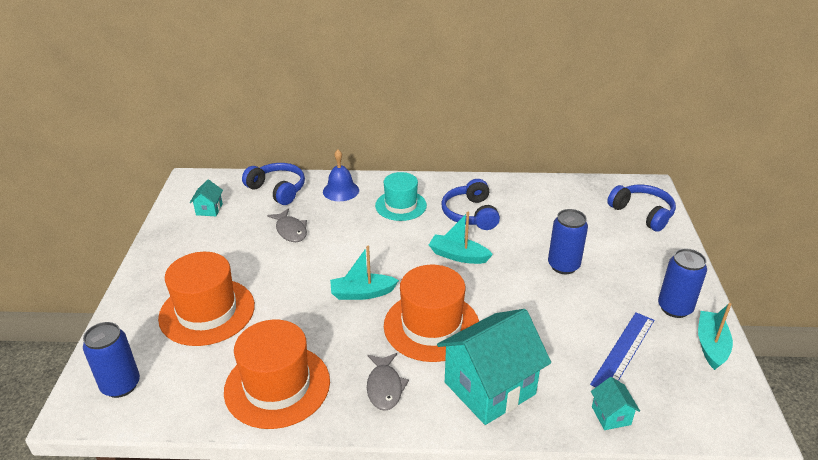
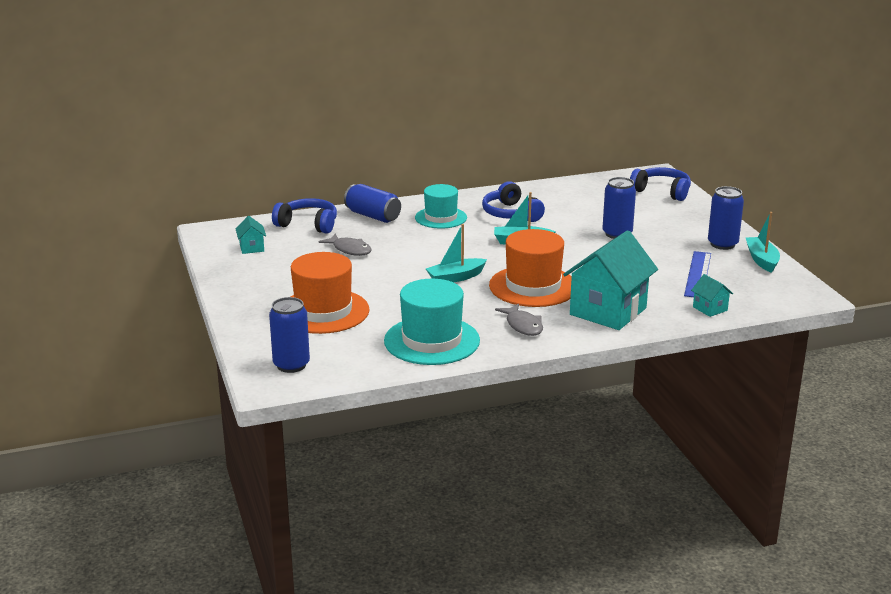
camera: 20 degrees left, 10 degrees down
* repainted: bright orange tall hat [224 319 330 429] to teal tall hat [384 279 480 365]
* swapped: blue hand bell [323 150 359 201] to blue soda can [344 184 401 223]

__________

Find "279 480 365]" in the data above, then repeat that line and all lines after it exactly, ending with the final line.

Solution →
* repainted: bright orange tall hat [224 319 330 429] to teal tall hat [384 279 480 365]
* swapped: blue hand bell [323 150 359 201] to blue soda can [344 184 401 223]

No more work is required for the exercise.